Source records

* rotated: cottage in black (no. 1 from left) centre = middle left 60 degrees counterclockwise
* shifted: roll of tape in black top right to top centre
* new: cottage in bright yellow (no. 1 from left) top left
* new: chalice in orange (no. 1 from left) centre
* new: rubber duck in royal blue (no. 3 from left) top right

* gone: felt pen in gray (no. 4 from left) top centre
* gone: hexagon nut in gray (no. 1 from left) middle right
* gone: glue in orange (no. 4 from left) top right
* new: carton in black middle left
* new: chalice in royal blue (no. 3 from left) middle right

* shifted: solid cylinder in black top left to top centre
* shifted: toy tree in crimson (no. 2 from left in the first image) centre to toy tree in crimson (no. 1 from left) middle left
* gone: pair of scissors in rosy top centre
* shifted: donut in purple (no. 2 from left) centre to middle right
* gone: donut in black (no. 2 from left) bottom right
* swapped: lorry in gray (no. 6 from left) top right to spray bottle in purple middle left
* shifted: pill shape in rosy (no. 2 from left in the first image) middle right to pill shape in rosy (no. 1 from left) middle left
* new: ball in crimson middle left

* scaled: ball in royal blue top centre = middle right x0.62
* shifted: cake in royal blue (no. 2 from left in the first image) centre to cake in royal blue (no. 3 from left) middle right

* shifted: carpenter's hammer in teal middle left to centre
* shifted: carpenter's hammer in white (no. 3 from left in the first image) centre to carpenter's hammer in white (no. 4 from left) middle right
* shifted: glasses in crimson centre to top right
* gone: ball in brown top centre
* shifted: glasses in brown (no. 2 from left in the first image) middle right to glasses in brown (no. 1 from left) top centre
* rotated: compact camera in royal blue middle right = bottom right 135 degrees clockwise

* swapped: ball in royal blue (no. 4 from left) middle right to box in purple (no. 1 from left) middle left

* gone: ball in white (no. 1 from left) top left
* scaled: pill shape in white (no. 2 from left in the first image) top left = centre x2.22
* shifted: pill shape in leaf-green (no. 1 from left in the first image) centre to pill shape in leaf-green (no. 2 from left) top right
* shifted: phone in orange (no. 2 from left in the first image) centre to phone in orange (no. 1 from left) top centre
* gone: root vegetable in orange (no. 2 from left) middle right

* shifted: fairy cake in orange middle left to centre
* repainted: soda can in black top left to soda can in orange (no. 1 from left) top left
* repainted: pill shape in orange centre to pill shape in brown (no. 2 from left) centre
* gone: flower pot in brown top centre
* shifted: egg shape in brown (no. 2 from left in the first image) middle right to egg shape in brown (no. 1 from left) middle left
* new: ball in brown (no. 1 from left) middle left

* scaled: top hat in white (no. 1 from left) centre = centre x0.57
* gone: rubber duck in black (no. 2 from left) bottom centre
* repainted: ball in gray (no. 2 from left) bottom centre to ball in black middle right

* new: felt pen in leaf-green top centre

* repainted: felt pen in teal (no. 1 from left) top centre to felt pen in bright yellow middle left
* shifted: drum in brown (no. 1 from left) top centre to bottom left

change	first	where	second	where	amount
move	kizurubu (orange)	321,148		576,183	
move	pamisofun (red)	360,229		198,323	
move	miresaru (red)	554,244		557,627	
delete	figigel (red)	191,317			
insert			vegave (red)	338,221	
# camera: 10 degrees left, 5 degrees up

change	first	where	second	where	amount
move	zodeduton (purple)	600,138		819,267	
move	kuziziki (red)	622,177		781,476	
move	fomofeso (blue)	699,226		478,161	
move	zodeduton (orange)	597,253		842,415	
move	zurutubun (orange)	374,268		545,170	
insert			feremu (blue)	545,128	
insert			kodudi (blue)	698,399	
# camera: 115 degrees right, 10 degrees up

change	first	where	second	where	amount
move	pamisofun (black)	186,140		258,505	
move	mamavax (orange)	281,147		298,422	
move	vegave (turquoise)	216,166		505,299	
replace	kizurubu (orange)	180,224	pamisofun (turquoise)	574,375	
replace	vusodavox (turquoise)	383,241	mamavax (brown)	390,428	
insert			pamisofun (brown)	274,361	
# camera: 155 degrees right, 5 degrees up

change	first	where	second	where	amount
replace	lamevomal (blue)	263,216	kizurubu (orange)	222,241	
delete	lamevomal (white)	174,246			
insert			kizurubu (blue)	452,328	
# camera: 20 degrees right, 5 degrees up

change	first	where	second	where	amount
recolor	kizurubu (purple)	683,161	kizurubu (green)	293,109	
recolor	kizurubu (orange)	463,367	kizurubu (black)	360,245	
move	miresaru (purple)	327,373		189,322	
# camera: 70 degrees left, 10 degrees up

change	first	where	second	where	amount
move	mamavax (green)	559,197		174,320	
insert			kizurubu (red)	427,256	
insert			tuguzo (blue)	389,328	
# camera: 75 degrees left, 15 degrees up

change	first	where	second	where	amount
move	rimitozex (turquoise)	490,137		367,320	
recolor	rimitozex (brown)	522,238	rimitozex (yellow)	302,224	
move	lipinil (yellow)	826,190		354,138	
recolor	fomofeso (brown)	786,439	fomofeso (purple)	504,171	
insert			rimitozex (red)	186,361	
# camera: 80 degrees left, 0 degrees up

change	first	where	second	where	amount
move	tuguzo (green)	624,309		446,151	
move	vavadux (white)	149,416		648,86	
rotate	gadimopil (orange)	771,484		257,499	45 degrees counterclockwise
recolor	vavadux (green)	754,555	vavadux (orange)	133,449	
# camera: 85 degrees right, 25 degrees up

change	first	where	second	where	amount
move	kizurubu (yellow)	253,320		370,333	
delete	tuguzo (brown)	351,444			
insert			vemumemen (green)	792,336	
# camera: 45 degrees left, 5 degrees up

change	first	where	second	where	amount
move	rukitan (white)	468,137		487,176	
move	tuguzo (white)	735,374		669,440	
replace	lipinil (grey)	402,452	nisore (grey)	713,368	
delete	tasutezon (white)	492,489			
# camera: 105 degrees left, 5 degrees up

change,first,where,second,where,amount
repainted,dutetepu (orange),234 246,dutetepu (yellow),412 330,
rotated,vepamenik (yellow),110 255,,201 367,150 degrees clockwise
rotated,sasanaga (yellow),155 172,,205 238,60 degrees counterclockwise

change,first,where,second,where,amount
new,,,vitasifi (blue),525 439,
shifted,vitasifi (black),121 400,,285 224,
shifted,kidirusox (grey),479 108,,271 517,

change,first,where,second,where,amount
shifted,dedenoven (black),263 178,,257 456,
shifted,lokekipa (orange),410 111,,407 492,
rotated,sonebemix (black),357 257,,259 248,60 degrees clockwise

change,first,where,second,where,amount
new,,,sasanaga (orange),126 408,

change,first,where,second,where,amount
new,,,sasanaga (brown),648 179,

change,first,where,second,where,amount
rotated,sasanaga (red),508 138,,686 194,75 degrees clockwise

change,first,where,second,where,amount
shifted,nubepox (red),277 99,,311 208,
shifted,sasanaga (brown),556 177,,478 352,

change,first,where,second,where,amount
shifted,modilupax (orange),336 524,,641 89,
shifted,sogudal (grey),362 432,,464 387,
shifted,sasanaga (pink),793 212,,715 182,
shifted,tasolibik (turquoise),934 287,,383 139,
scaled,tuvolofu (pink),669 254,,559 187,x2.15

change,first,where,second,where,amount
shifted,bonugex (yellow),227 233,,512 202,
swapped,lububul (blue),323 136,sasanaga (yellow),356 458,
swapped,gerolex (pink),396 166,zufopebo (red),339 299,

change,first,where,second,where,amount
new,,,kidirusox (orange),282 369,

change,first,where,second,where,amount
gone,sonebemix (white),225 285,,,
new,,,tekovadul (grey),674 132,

▶ What you have to do: Give the entries again, every one of them exactly.

▶ Your solution:
* rotated: cottage in black (no. 1 from left) centre = middle left 60 degrees counterclockwise
* shifted: roll of tape in black top right to top centre
* new: cottage in bright yellow (no. 1 from left) top left
* new: chalice in orange (no. 1 from left) centre
* new: rubber duck in royal blue (no. 3 from left) top right

* gone: felt pen in gray (no. 4 from left) top centre
* gone: hexagon nut in gray (no. 1 from left) middle right
* gone: glue in orange (no. 4 from left) top right
* new: carton in black middle left
* new: chalice in royal blue (no. 3 from left) middle right

* shifted: solid cylinder in black top left to top centre
* shifted: toy tree in crimson (no. 2 from left in the first image) centre to toy tree in crimson (no. 1 from left) middle left
* gone: pair of scissors in rosy top centre
* shifted: donut in purple (no. 2 from left) centre to middle right
* gone: donut in black (no. 2 from left) bottom right
* swapped: lorry in gray (no. 6 from left) top right to spray bottle in purple middle left
* shifted: pill shape in rosy (no. 2 from left in the first image) middle right to pill shape in rosy (no. 1 from left) middle left
* new: ball in crimson middle left

* scaled: ball in royal blue top centre = middle right x0.62
* shifted: cake in royal blue (no. 2 from left in the first image) centre to cake in royal blue (no. 3 from left) middle right

* shifted: carpenter's hammer in teal middle left to centre
* shifted: carpenter's hammer in white (no. 3 from left in the first image) centre to carpenter's hammer in white (no. 4 from left) middle right
* shifted: glasses in crimson centre to top right
* gone: ball in brown top centre
* shifted: glasses in brown (no. 2 from left in the first image) middle right to glasses in brown (no. 1 from left) top centre
* rotated: compact camera in royal blue middle right = bottom right 135 degrees clockwise

* swapped: ball in royal blue (no. 4 from left) middle right to box in purple (no. 1 from left) middle left

* gone: ball in white (no. 1 from left) top left
* scaled: pill shape in white (no. 2 from left in the first image) top left = centre x2.22
* shifted: pill shape in leaf-green (no. 1 from left in the first image) centre to pill shape in leaf-green (no. 2 from left) top right
* shifted: phone in orange (no. 2 from left in the first image) centre to phone in orange (no. 1 from left) top centre
* gone: root vegetable in orange (no. 2 from left) middle right

* shifted: fairy cake in orange middle left to centre
* repainted: soda can in black top left to soda can in orange (no. 1 from left) top left
* repainted: pill shape in orange centre to pill shape in brown (no. 2 from left) centre
* gone: flower pot in brown top centre
* shifted: egg shape in brown (no. 2 from left in the first image) middle right to egg shape in brown (no. 1 from left) middle left
* new: ball in brown (no. 1 from left) middle left

* scaled: top hat in white (no. 1 from left) centre = centre x0.57
* gone: rubber duck in black (no. 2 from left) bottom centre
* repainted: ball in gray (no. 2 from left) bottom centre to ball in black middle right

* new: felt pen in leaf-green top centre

* repainted: felt pen in teal (no. 1 from left) top centre to felt pen in bright yellow middle left
* shifted: drum in brown (no. 1 from left) top centre to bottom left

change	first	where	second	where	amount
move	kizurubu (orange)	321,148		576,183	
move	pamisofun (red)	360,229		198,323	
move	miresaru (red)	554,244		557,627	
delete	figigel (red)	191,317			
insert			vegave (red)	338,221	
# camera: 10 degrees left, 5 degrees up

change	first	where	second	where	amount
move	zodeduton (purple)	600,138		819,267	
move	kuziziki (red)	622,177		781,476	
move	fomofeso (blue)	699,226		478,161	
move	zodeduton (orange)	597,253		842,415	
move	zurutubun (orange)	374,268		545,170	
insert			feremu (blue)	545,128	
insert			kodudi (blue)	698,399	
# camera: 115 degrees right, 10 degrees up

change	first	where	second	where	amount
move	pamisofun (black)	186,140		258,505	
move	mamavax (orange)	281,147		298,422	
move	vegave (turquoise)	216,166		505,299	
replace	kizurubu (orange)	180,224	pamisofun (turquoise)	574,375	
replace	vusodavox (turquoise)	383,241	mamavax (brown)	390,428	
insert			pamisofun (brown)	274,361	
# camera: 155 degrees right, 5 degrees up

change	first	where	second	where	amount
replace	lamevomal (blue)	263,216	kizurubu (orange)	222,241	
delete	lamevomal (white)	174,246			
insert			kizurubu (blue)	452,328	
# camera: 20 degrees right, 5 degrees up

change	first	where	second	where	amount
recolor	kizurubu (purple)	683,161	kizurubu (green)	293,109	
recolor	kizurubu (orange)	463,367	kizurubu (black)	360,245	
move	miresaru (purple)	327,373		189,322	
# camera: 70 degrees left, 10 degrees up

change	first	where	second	where	amount
move	mamavax (green)	559,197		174,320	
insert			kizurubu (red)	427,256	
insert			tuguzo (blue)	389,328	
# camera: 75 degrees left, 15 degrees up

change	first	where	second	where	amount
move	rimitozex (turquoise)	490,137		367,320	
recolor	rimitozex (brown)	522,238	rimitozex (yellow)	302,224	
move	lipinil (yellow)	826,190		354,138	
recolor	fomofeso (brown)	786,439	fomofeso (purple)	504,171	
insert			rimitozex (red)	186,361	
# camera: 80 degrees left, 0 degrees up

change	first	where	second	where	amount
move	tuguzo (green)	624,309		446,151	
move	vavadux (white)	149,416		648,86	
rotate	gadimopil (orange)	771,484		257,499	45 degrees counterclockwise
recolor	vavadux (green)	754,555	vavadux (orange)	133,449	
# camera: 85 degrees right, 25 degrees up

change	first	where	second	where	amount
move	kizurubu (yellow)	253,320		370,333	
delete	tuguzo (brown)	351,444			
insert			vemumemen (green)	792,336	
# camera: 45 degrees left, 5 degrees up

change	first	where	second	where	amount
move	rukitan (white)	468,137		487,176	
move	tuguzo (white)	735,374		669,440	
replace	lipinil (grey)	402,452	nisore (grey)	713,368	
delete	tasutezon (white)	492,489			
# camera: 105 degrees left, 5 degrees up

change,first,where,second,where,amount
repainted,dutetepu (orange),234 246,dutetepu (yellow),412 330,
rotated,vepamenik (yellow),110 255,,201 367,150 degrees clockwise
rotated,sasanaga (yellow),155 172,,205 238,60 degrees counterclockwise

change,first,where,second,where,amount
new,,,vitasifi (blue),525 439,
shifted,vitasifi (black),121 400,,285 224,
shifted,kidirusox (grey),479 108,,271 517,

change,first,where,second,where,amount
shifted,dedenoven (black),263 178,,257 456,
shifted,lokekipa (orange),410 111,,407 492,
rotated,sonebemix (black),357 257,,259 248,60 degrees clockwise

change,first,where,second,where,amount
new,,,sasanaga (orange),126 408,

change,first,where,second,where,amount
new,,,sasanaga (brown),648 179,

change,first,where,second,where,amount
rotated,sasanaga (red),508 138,,686 194,75 degrees clockwise

change,first,where,second,where,amount
shifted,nubepox (red),277 99,,311 208,
shifted,sasanaga (brown),556 177,,478 352,

change,first,where,second,where,amount
shifted,modilupax (orange),336 524,,641 89,
shifted,sogudal (grey),362 432,,464 387,
shifted,sasanaga (pink),793 212,,715 182,
shifted,tasolibik (turquoise),934 287,,383 139,
scaled,tuvolofu (pink),669 254,,559 187,x2.15

change,first,where,second,where,amount
shifted,bonugex (yellow),227 233,,512 202,
swapped,lububul (blue),323 136,sasanaga (yellow),356 458,
swapped,gerolex (pink),396 166,zufopebo (red),339 299,

change,first,where,second,where,amount
new,,,kidirusox (orange),282 369,

change,first,where,second,where,amount
gone,sonebemix (white),225 285,,,
new,,,tekovadul (grey),674 132,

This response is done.